Copy each line from the data that has the word "glasses" in it.

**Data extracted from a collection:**
<<<<
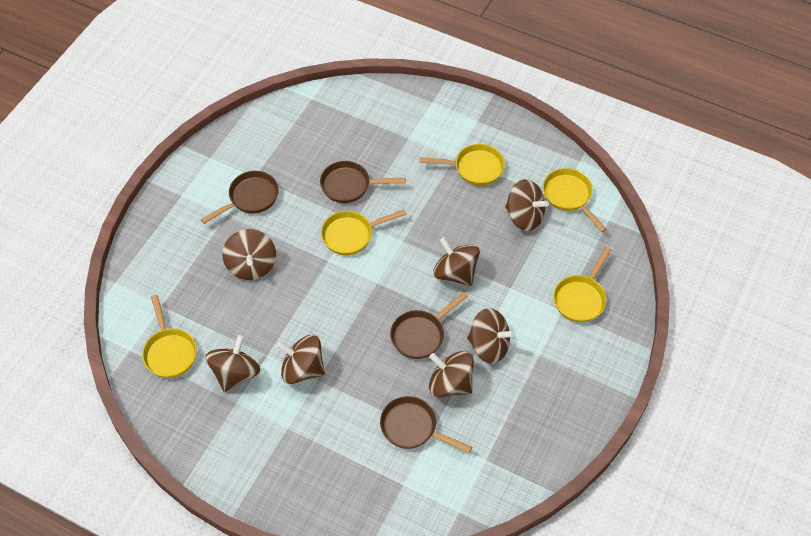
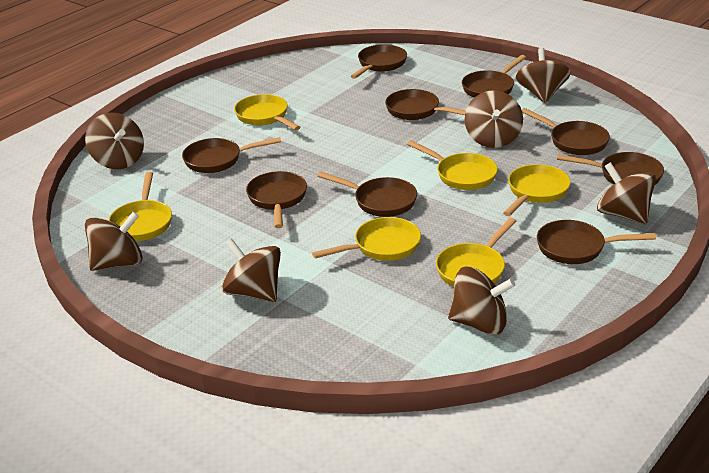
brown pan: 4 -> 9
yellow pan: 5 -> 6

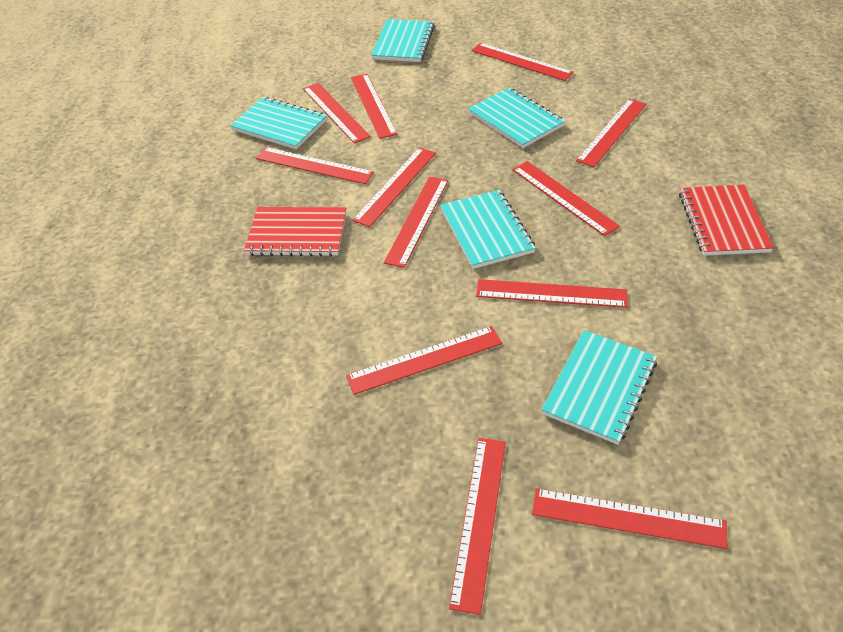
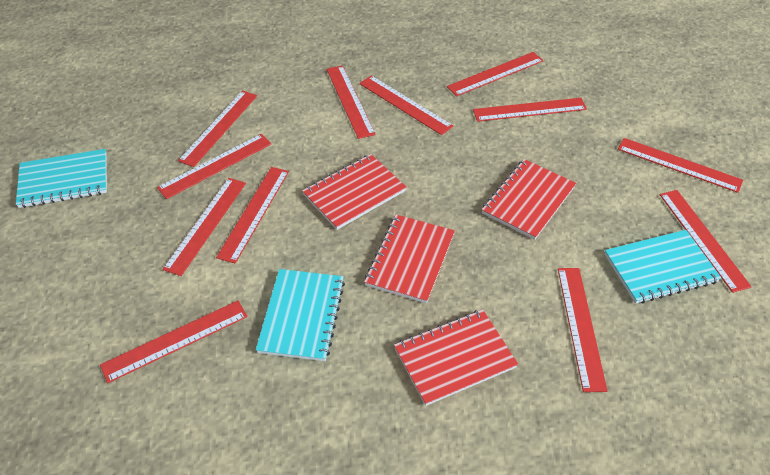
red notebook: 2 -> 4
turquoise notebook: 5 -> 3

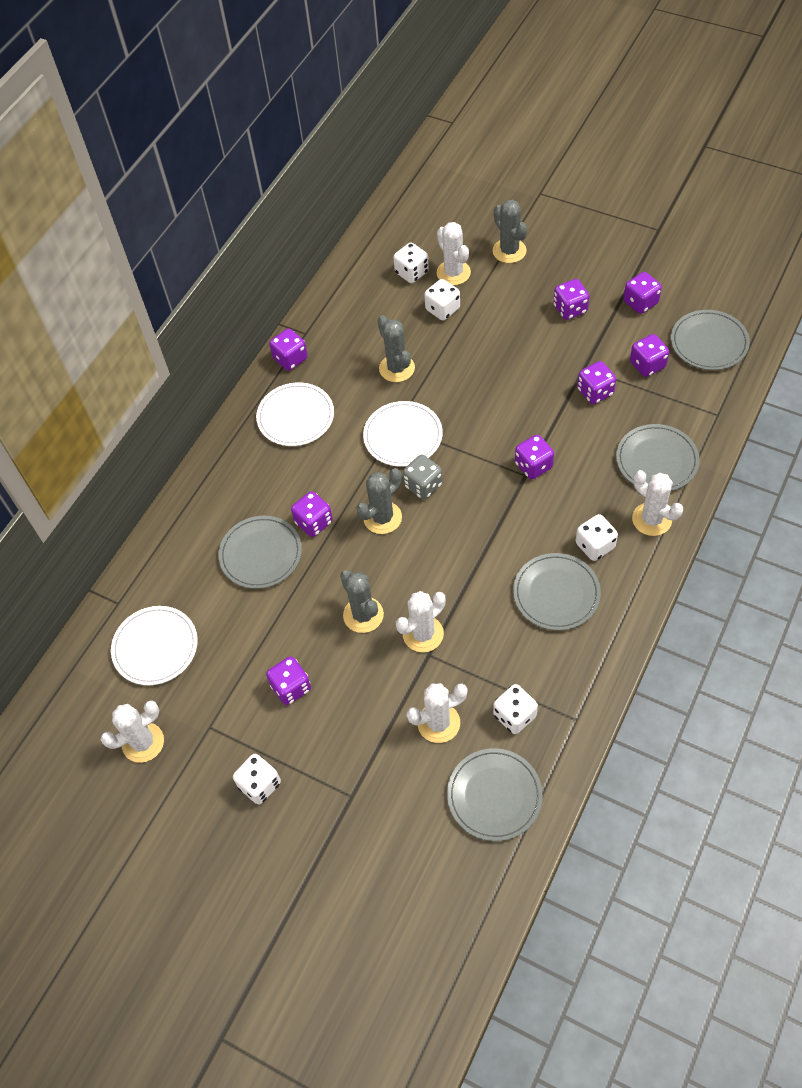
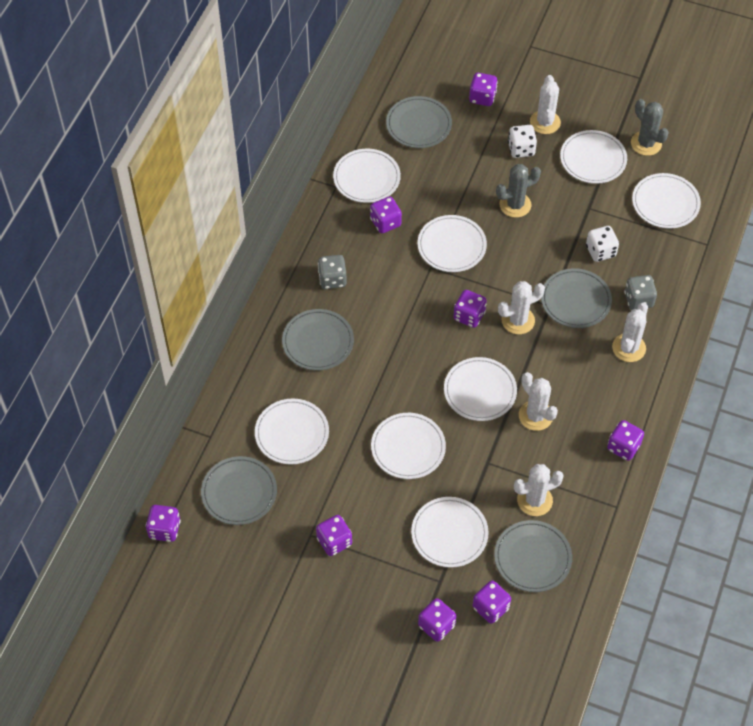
grey cactus: 4 -> 2
grey dice: 1 -> 2
white dice: 5 -> 2
white plate: 3 -> 8

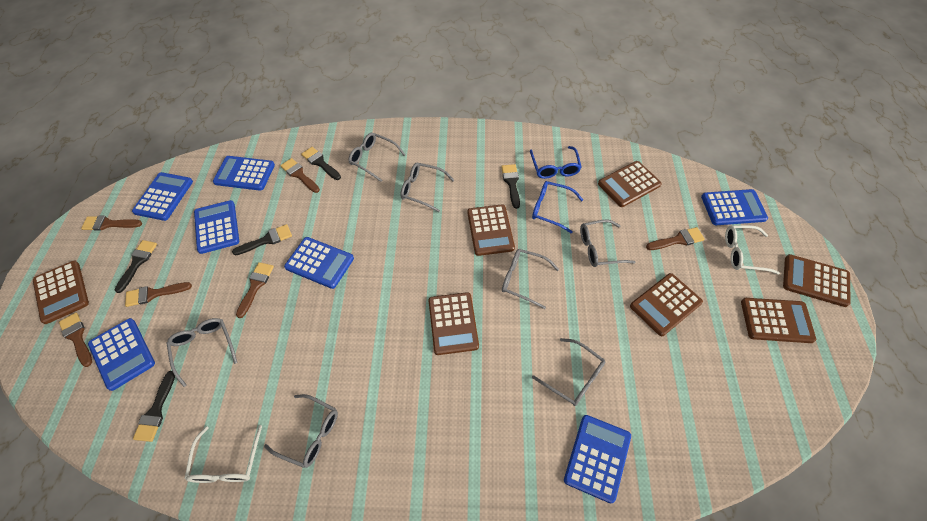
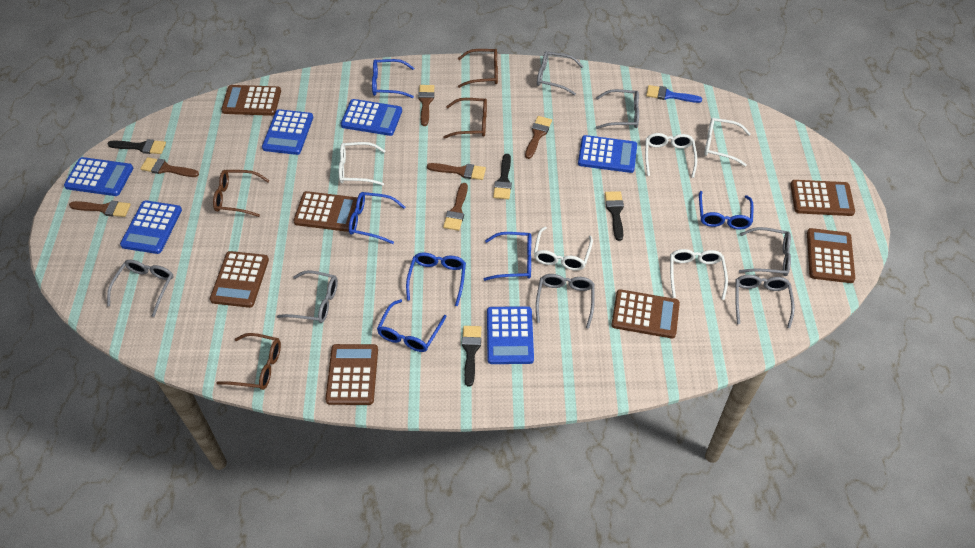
black brush: 5 -> 4
blue brush: 0 -> 1
blue calculator: 7 -> 6
blue glasses: 2 -> 6
brown glasses: 0 -> 4
white glasses: 2 -> 5

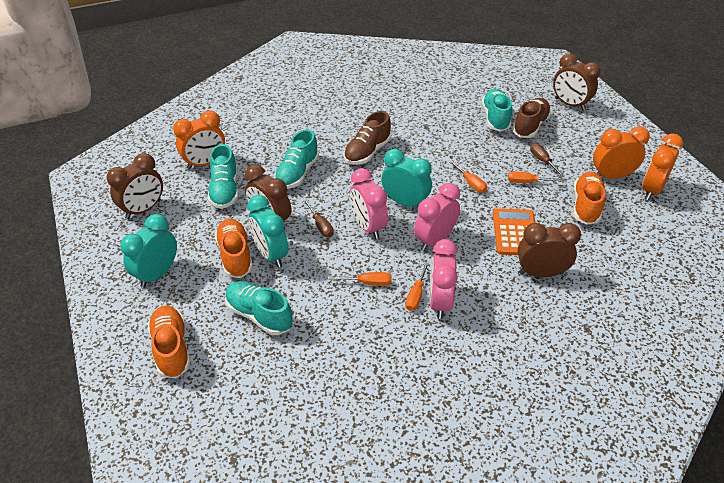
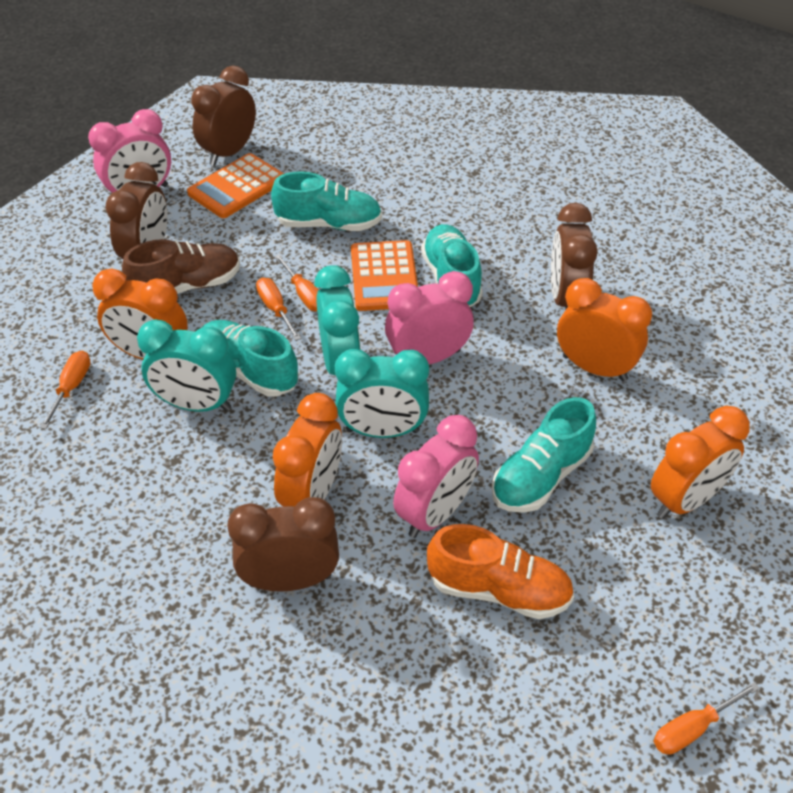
brown screwdriver: 2 -> 0
brown shoe: 2 -> 1
orange calculator: 1 -> 2
orange clock: 3 -> 4
orange shoe: 3 -> 1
>>>>
**PROBLEM SOLUTION:**
blue glasses: 2 -> 6
brown glasses: 0 -> 4
white glasses: 2 -> 5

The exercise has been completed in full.